- Exercise aim -
The answer must consist of every line in the data below that holds the word "carried".

- Exercise inputs -
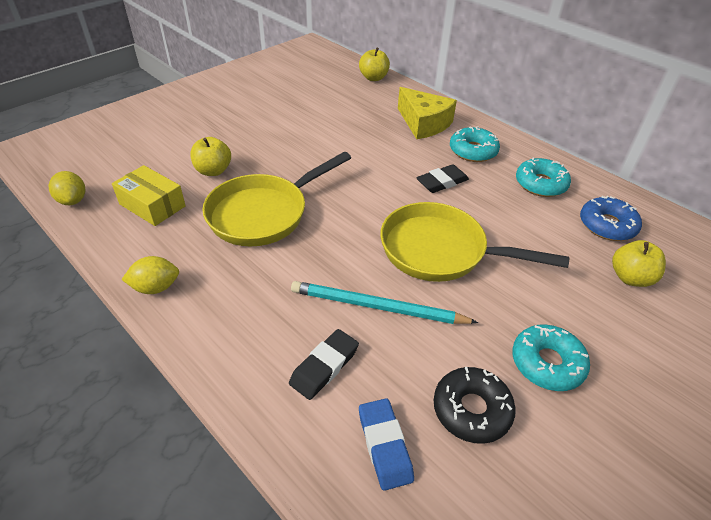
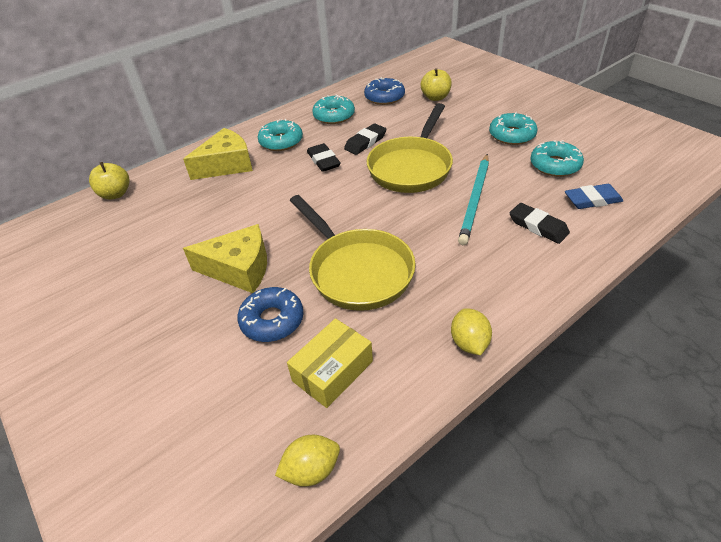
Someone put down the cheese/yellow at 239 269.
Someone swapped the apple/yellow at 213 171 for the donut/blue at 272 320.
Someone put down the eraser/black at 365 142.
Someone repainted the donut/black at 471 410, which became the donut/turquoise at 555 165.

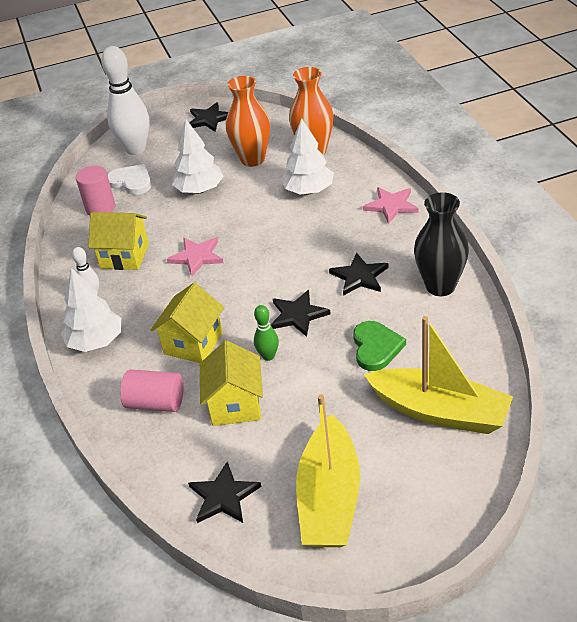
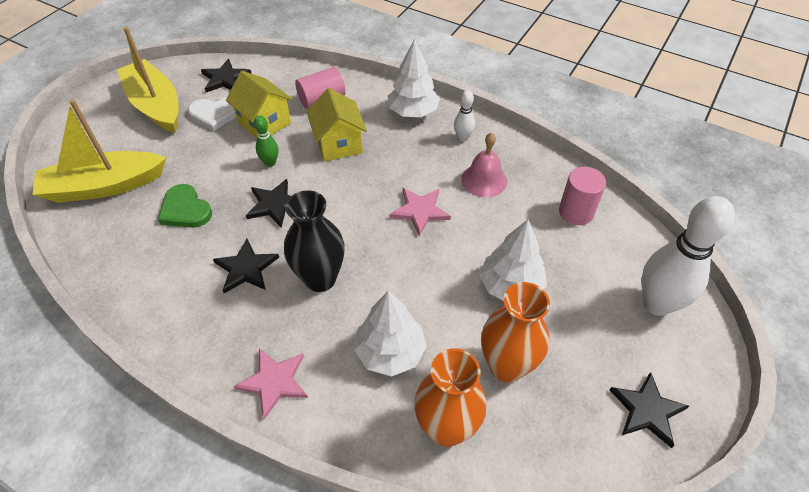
Someone carried the heart/white from 131 182 to 215 114.
Someone carried the vase/black from 440 286 to 320 278.
Someone swapped the house/yellow at 125 256 for the bell/pink at 484 180.

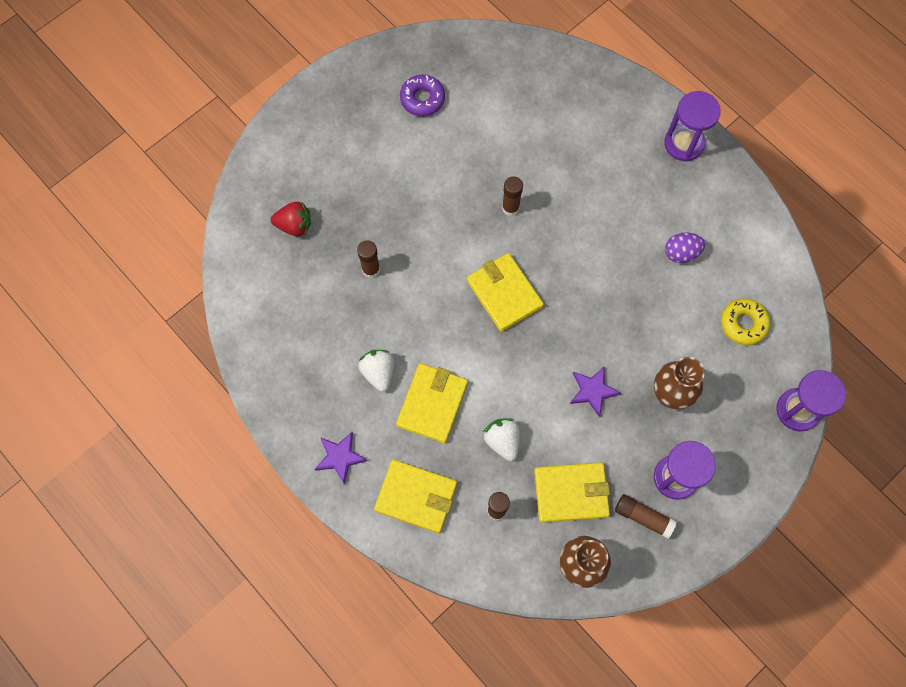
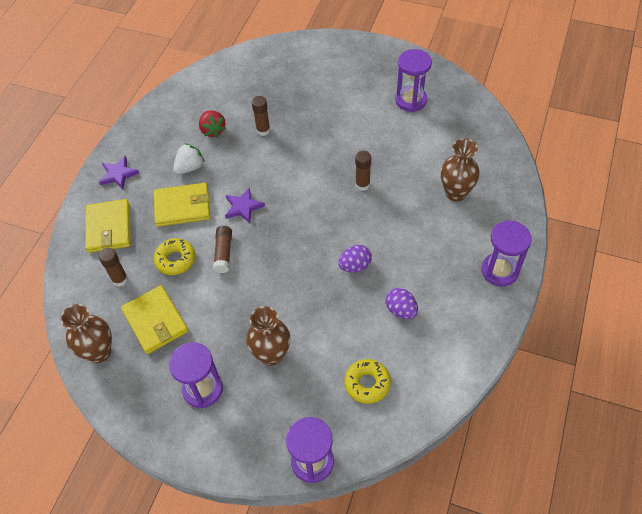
Someone swapped the strawberry/white at 502 441 for the donut/yellow at 175 260.
Someone carried the strawberry/red from 294 225 to 213 130.
Someone carried the glue stick/brown from 643 517 to 223 253.
Someone carried the star/purple from 593 391 to 243 207.
Someone put down the egg/purple at 355 266.
Someone swapped the donut/purple at 422 99 for the hourglass/purple at 411 100.
Someone put down the vase/brown at 455 193.
Someone took away the wallet/yellow at 504 293.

- Written answer -
Someone carried the heart/white from 131 182 to 215 114.
Someone carried the vase/black from 440 286 to 320 278.
Someone carried the strawberry/red from 294 225 to 213 130.
Someone carried the glue stick/brown from 643 517 to 223 253.
Someone carried the star/purple from 593 391 to 243 207.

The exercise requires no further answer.